## AVAILABLE RECORDS:
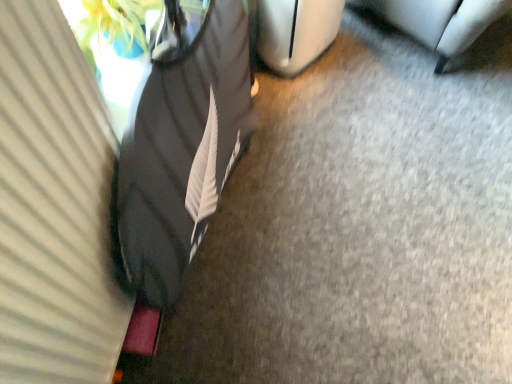
What is the approximate height of metallic silver trash can at lower right?

metallic silver trash can at lower right is 19.83 inches in height.

Locate an element on the screen. Image resolution: width=512 pixels, height=384 pixels. white matte curtain at left is located at coordinates (55, 207).

Measure the distance between point [219,35] and camera.

Point [219,35] and camera are 1.21 meters apart from each other.

The image size is (512, 384). What are the coordinates of `metallic silver trash can at lower right` in the screenshot? It's located at (439, 21).

Which point is more forward, (x=459, y=20) or (x=123, y=174)?

The point (x=123, y=174) is closer.

Do you think metallic silver trash can at lower right is within black fabric bean bag chair at left, or outside of it?

metallic silver trash can at lower right is spatially situated outside black fabric bean bag chair at left.

Considering the relative positions of metallic silver trash can at lower right and black fabric bean bag chair at left in the image provided, is metallic silver trash can at lower right to the left of black fabric bean bag chair at left from the viewer's perspective?

A: No, metallic silver trash can at lower right is not to the left of black fabric bean bag chair at left.

From the image's perspective, is metallic silver trash can at lower right beneath black fabric bean bag chair at left?

No, from the image's perspective, metallic silver trash can at lower right is not beneath black fabric bean bag chair at left.

Is white matte curtain at left taller than black fabric bean bag chair at left?

No, white matte curtain at left is not taller than black fabric bean bag chair at left.

From the image's perspective, who appears lower, white matte curtain at left or black fabric bean bag chair at left?

white matte curtain at left.

From a real-world perspective, is white matte curtain at left located beneath black fabric bean bag chair at left?

No, from a real-world perspective, white matte curtain at left is not beneath black fabric bean bag chair at left.

Is white matte curtain at left to the right of black fabric bean bag chair at left from the viewer's perspective?

Incorrect, white matte curtain at left is not on the right side of black fabric bean bag chair at left.

Considering the positions of objects metallic silver trash can at lower right and white matte curtain at left in the image provided, who is more to the right, metallic silver trash can at lower right or white matte curtain at left?

Positioned to the right is metallic silver trash can at lower right.

Does point (475, 8) lie in front of point (64, 89)?

No, (475, 8) is further to viewer.

Between metallic silver trash can at lower right and white matte curtain at left, which one has larger width?

metallic silver trash can at lower right is wider.

From the image's perspective, is metallic silver trash can at lower right positioned above or below white matte curtain at left?

Based on their image positions, metallic silver trash can at lower right is located above white matte curtain at left.

Does black fabric bean bag chair at left lie in front of metallic silver trash can at lower right?

Yes, the depth of black fabric bean bag chair at left is less than that of metallic silver trash can at lower right.

Identify the location of bean bag chair above the metallic silver trash can at lower right (from a real-world perspective). (183, 144).

Does black fabric bean bag chair at left contain metallic silver trash can at lower right?

No, metallic silver trash can at lower right is not surrounded by black fabric bean bag chair at left.

Looking at this image, is black fabric bean bag chair at left turned away from white matte curtain at left?

Yes, black fabric bean bag chair at left's orientation is away from white matte curtain at left.

Based on the photo, who is shorter, black fabric bean bag chair at left or white matte curtain at left?

Standing shorter between the two is white matte curtain at left.

Is black fabric bean bag chair at left smaller than white matte curtain at left?

Actually, black fabric bean bag chair at left might be larger than white matte curtain at left.

How much distance is there between black fabric bean bag chair at left and white matte curtain at left?

black fabric bean bag chair at left is 9.38 inches away from white matte curtain at left.

Considering the sizes of white matte curtain at left and metallic silver trash can at lower right in the image, is white matte curtain at left taller or shorter than metallic silver trash can at lower right?

Considering their sizes, white matte curtain at left has more height than metallic silver trash can at lower right.

Does white matte curtain at left have a smaller size compared to metallic silver trash can at lower right?

Correct, white matte curtain at left occupies less space than metallic silver trash can at lower right.

In the image, there is a white matte curtain at left. Where is `furniture below it (from a real-world perspective)`? furniture below it (from a real-world perspective) is located at coordinates (439, 21).

Is the position of white matte curtain at left more distant than that of metallic silver trash can at lower right?

No, white matte curtain at left is closer to the camera.

Image resolution: width=512 pixels, height=384 pixels. What are the coordinates of `bean bag chair positioned vertically above the metallic silver trash can at lower right (from a real-world perspective)` in the screenshot? It's located at (183, 144).

The image size is (512, 384). What are the coordinates of `curtain below the black fabric bean bag chair at left (from the image's perspective)` in the screenshot? It's located at (55, 207).

Estimate the real-world distances between objects in this image. Which object is further from metallic silver trash can at lower right, black fabric bean bag chair at left or white matte curtain at left?

The object further to metallic silver trash can at lower right is white matte curtain at left.

In the scene shown: Based on their spatial positions, is black fabric bean bag chair at left or metallic silver trash can at lower right closer to white matte curtain at left?

black fabric bean bag chair at left lies closer to white matte curtain at left than the other object.

Consider the image. Considering their positions, is white matte curtain at left positioned closer to metallic silver trash can at lower right than black fabric bean bag chair at left?

black fabric bean bag chair at left is positioned closer to the anchor metallic silver trash can at lower right.

Which object lies nearer to the anchor point black fabric bean bag chair at left, metallic silver trash can at lower right or white matte curtain at left?

white matte curtain at left is closer to black fabric bean bag chair at left.

Looking at the image, which one is located further to black fabric bean bag chair at left, white matte curtain at left or metallic silver trash can at lower right?

Among the two, metallic silver trash can at lower right is located further to black fabric bean bag chair at left.

In the scene shown: From the image, which object appears to be nearer to white matte curtain at left, metallic silver trash can at lower right or black fabric bean bag chair at left?

black fabric bean bag chair at left is closer to white matte curtain at left.

Find the location of `bean bag chair between white matte curtain at left and metallic silver trash can at lower right from left to right`. bean bag chair between white matte curtain at left and metallic silver trash can at lower right from left to right is located at coordinates (183, 144).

## YOUR GOAL:
Please write out every row above word for word, and leave the pictures out of your answer.

## RESULT OF THE TASK:
What is the approximate height of metallic silver trash can at lower right?

metallic silver trash can at lower right is 19.83 inches in height.

Locate an element on the screen. Image resolution: width=512 pixels, height=384 pixels. white matte curtain at left is located at coordinates (55, 207).

Measure the distance between point [219,35] and camera.

Point [219,35] and camera are 1.21 meters apart from each other.

The image size is (512, 384). What are the coordinates of `metallic silver trash can at lower right` in the screenshot? It's located at (439, 21).

Which point is more forward, (x=459, y=20) or (x=123, y=174)?

The point (x=123, y=174) is closer.

Do you think metallic silver trash can at lower right is within black fabric bean bag chair at left, or outside of it?

metallic silver trash can at lower right is spatially situated outside black fabric bean bag chair at left.

Considering the relative positions of metallic silver trash can at lower right and black fabric bean bag chair at left in the image provided, is metallic silver trash can at lower right to the left of black fabric bean bag chair at left from the viewer's perspective?

A: No, metallic silver trash can at lower right is not to the left of black fabric bean bag chair at left.

From the image's perspective, is metallic silver trash can at lower right beneath black fabric bean bag chair at left?

No, from the image's perspective, metallic silver trash can at lower right is not beneath black fabric bean bag chair at left.

Is white matte curtain at left taller than black fabric bean bag chair at left?

No, white matte curtain at left is not taller than black fabric bean bag chair at left.

From the image's perspective, who appears lower, white matte curtain at left or black fabric bean bag chair at left?

white matte curtain at left.

From a real-world perspective, is white matte curtain at left located beneath black fabric bean bag chair at left?

No, from a real-world perspective, white matte curtain at left is not beneath black fabric bean bag chair at left.

Is white matte curtain at left to the right of black fabric bean bag chair at left from the viewer's perspective?

Incorrect, white matte curtain at left is not on the right side of black fabric bean bag chair at left.

Considering the positions of objects metallic silver trash can at lower right and white matte curtain at left in the image provided, who is more to the right, metallic silver trash can at lower right or white matte curtain at left?

Positioned to the right is metallic silver trash can at lower right.

Does point (475, 8) lie in front of point (64, 89)?

No, (475, 8) is further to viewer.

Between metallic silver trash can at lower right and white matte curtain at left, which one has larger width?

metallic silver trash can at lower right is wider.

From the image's perspective, is metallic silver trash can at lower right positioned above or below white matte curtain at left?

Based on their image positions, metallic silver trash can at lower right is located above white matte curtain at left.

Does black fabric bean bag chair at left lie in front of metallic silver trash can at lower right?

Yes, the depth of black fabric bean bag chair at left is less than that of metallic silver trash can at lower right.

Identify the location of bean bag chair above the metallic silver trash can at lower right (from a real-world perspective). (183, 144).

Does black fabric bean bag chair at left contain metallic silver trash can at lower right?

No, metallic silver trash can at lower right is not surrounded by black fabric bean bag chair at left.

Looking at this image, is black fabric bean bag chair at left turned away from white matte curtain at left?

Yes, black fabric bean bag chair at left's orientation is away from white matte curtain at left.

Based on the photo, who is shorter, black fabric bean bag chair at left or white matte curtain at left?

Standing shorter between the two is white matte curtain at left.

Is black fabric bean bag chair at left smaller than white matte curtain at left?

Actually, black fabric bean bag chair at left might be larger than white matte curtain at left.

How much distance is there between black fabric bean bag chair at left and white matte curtain at left?

black fabric bean bag chair at left is 9.38 inches away from white matte curtain at left.

Considering the sizes of white matte curtain at left and metallic silver trash can at lower right in the image, is white matte curtain at left taller or shorter than metallic silver trash can at lower right?

Considering their sizes, white matte curtain at left has more height than metallic silver trash can at lower right.

Does white matte curtain at left have a smaller size compared to metallic silver trash can at lower right?

Correct, white matte curtain at left occupies less space than metallic silver trash can at lower right.

In the image, there is a white matte curtain at left. Where is `furniture below it (from a real-world perspective)`? furniture below it (from a real-world perspective) is located at coordinates (439, 21).

Is the position of white matte curtain at left more distant than that of metallic silver trash can at lower right?

No, white matte curtain at left is closer to the camera.

Image resolution: width=512 pixels, height=384 pixels. What are the coordinates of `bean bag chair positioned vertically above the metallic silver trash can at lower right (from a real-world perspective)` in the screenshot? It's located at (183, 144).

The image size is (512, 384). What are the coordinates of `curtain below the black fabric bean bag chair at left (from the image's perspective)` in the screenshot? It's located at (55, 207).

Estimate the real-world distances between objects in this image. Which object is further from metallic silver trash can at lower right, black fabric bean bag chair at left or white matte curtain at left?

The object further to metallic silver trash can at lower right is white matte curtain at left.

In the scene shown: Based on their spatial positions, is black fabric bean bag chair at left or metallic silver trash can at lower right closer to white matte curtain at left?

black fabric bean bag chair at left lies closer to white matte curtain at left than the other object.

Consider the image. Considering their positions, is white matte curtain at left positioned closer to metallic silver trash can at lower right than black fabric bean bag chair at left?

black fabric bean bag chair at left is positioned closer to the anchor metallic silver trash can at lower right.

Which object lies nearer to the anchor point black fabric bean bag chair at left, metallic silver trash can at lower right or white matte curtain at left?

white matte curtain at left is closer to black fabric bean bag chair at left.

Looking at the image, which one is located further to black fabric bean bag chair at left, white matte curtain at left or metallic silver trash can at lower right?

Among the two, metallic silver trash can at lower right is located further to black fabric bean bag chair at left.

In the scene shown: From the image, which object appears to be nearer to white matte curtain at left, metallic silver trash can at lower right or black fabric bean bag chair at left?

black fabric bean bag chair at left is closer to white matte curtain at left.

Find the location of `bean bag chair between white matte curtain at left and metallic silver trash can at lower right from left to right`. bean bag chair between white matte curtain at left and metallic silver trash can at lower right from left to right is located at coordinates (183, 144).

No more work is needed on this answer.